Records from a data collection:
--

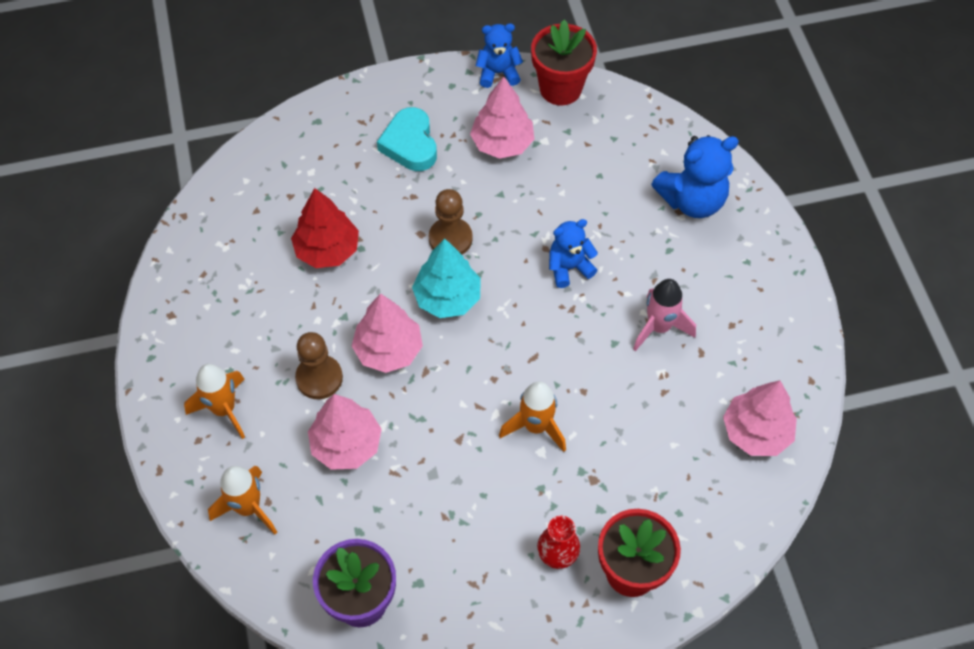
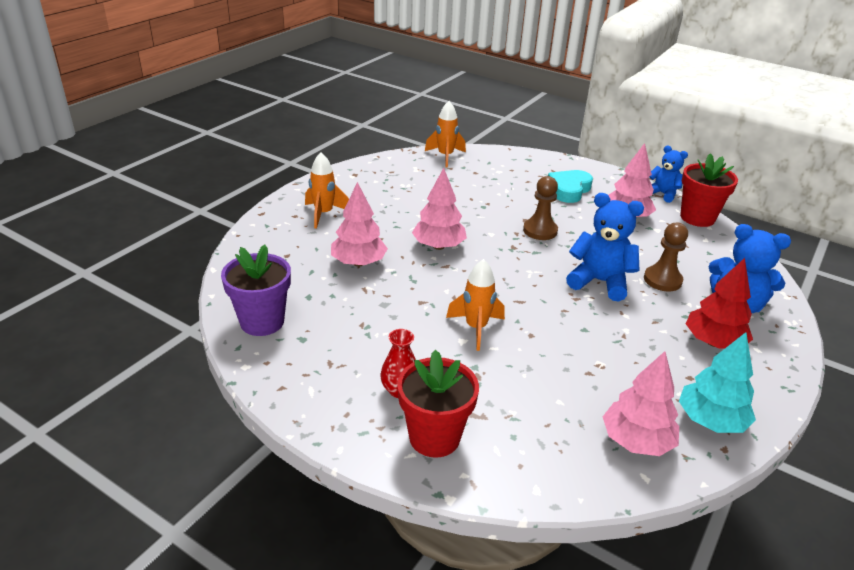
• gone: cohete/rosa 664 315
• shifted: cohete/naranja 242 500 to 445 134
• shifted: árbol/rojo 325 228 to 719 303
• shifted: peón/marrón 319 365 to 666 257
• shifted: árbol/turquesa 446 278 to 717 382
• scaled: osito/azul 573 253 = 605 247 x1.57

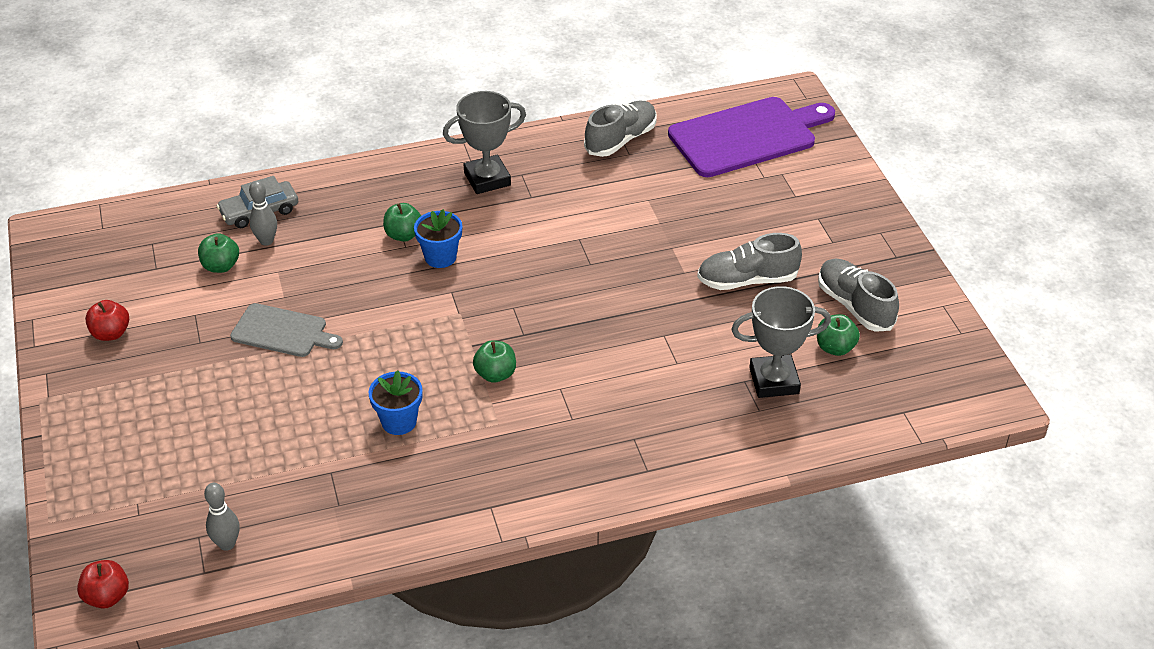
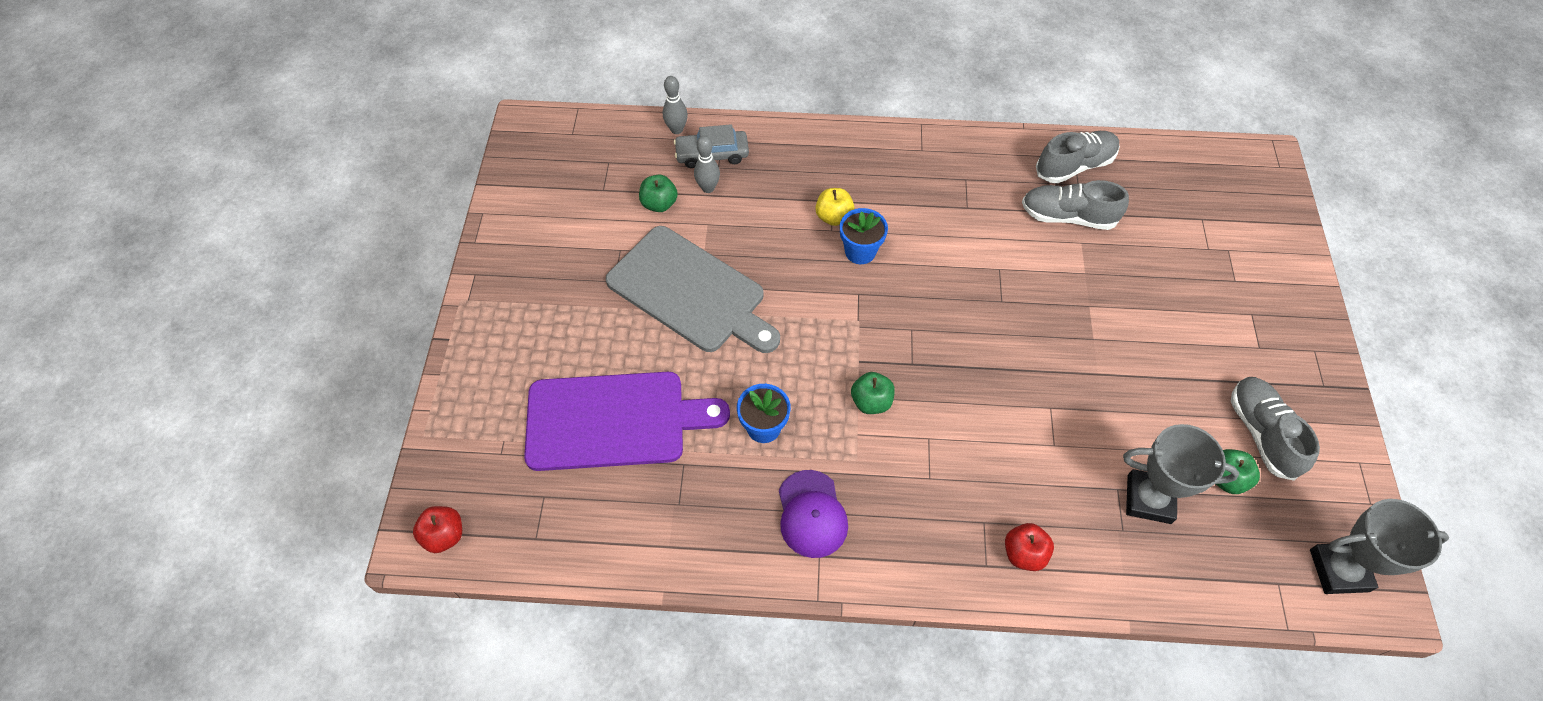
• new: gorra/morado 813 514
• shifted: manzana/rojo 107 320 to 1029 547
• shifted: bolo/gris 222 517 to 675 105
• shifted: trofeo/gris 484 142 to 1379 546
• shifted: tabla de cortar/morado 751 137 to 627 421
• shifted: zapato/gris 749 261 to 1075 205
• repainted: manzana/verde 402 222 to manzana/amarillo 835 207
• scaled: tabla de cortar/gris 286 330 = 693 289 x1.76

--

# Requirement
What the answer needs is every line from the one with "278 to 717 382" through the last line of the data, reproduced word for word and with pictures omitted.

# Written solution
• shifted: árbol/turquesa 446 278 to 717 382
• scaled: osito/azul 573 253 = 605 247 x1.57

• new: gorra/morado 813 514
• shifted: manzana/rojo 107 320 to 1029 547
• shifted: bolo/gris 222 517 to 675 105
• shifted: trofeo/gris 484 142 to 1379 546
• shifted: tabla de cortar/morado 751 137 to 627 421
• shifted: zapato/gris 749 261 to 1075 205
• repainted: manzana/verde 402 222 to manzana/amarillo 835 207
• scaled: tabla de cortar/gris 286 330 = 693 289 x1.76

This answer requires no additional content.